-------- Study material

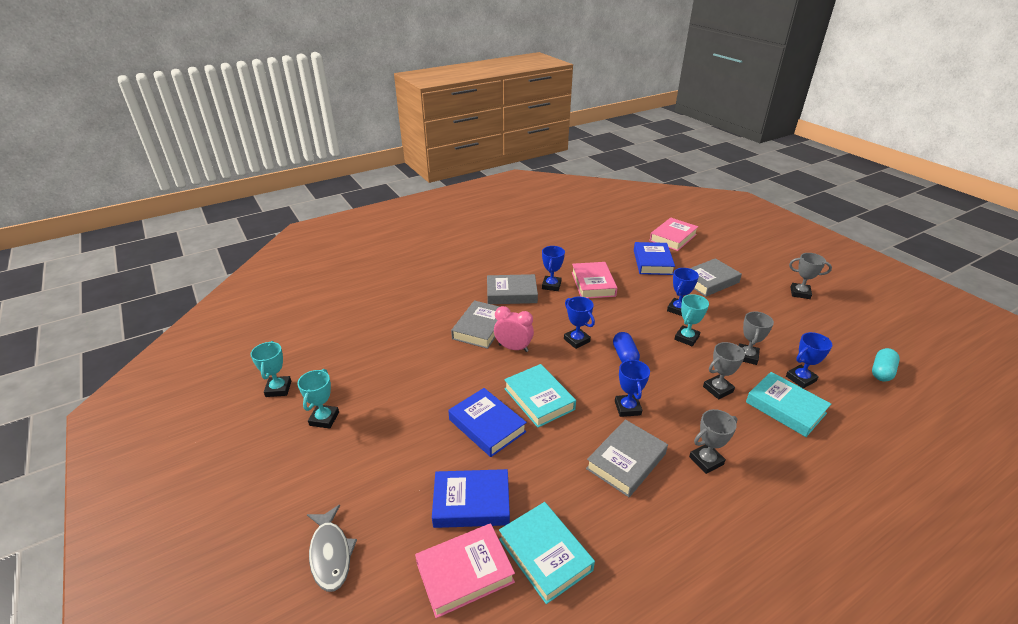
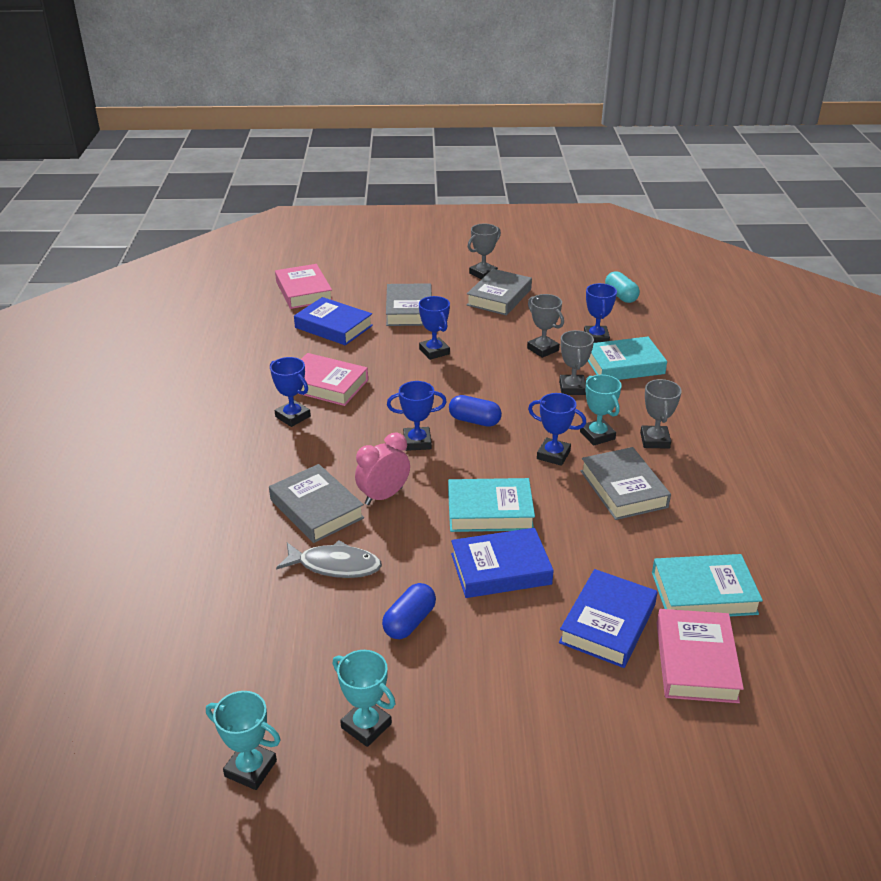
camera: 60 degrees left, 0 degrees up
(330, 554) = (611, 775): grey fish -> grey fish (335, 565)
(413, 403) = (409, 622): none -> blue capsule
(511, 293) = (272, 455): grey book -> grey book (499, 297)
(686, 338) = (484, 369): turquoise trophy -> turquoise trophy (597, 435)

----------------

Problem description:
Return the full set of lines above word for word and with no pictures.

Answer to this exercise:
camera: 60 degrees left, 0 degrees up
(330, 554) = (611, 775): grey fish -> grey fish (335, 565)
(413, 403) = (409, 622): none -> blue capsule
(511, 293) = (272, 455): grey book -> grey book (499, 297)
(686, 338) = (484, 369): turquoise trophy -> turquoise trophy (597, 435)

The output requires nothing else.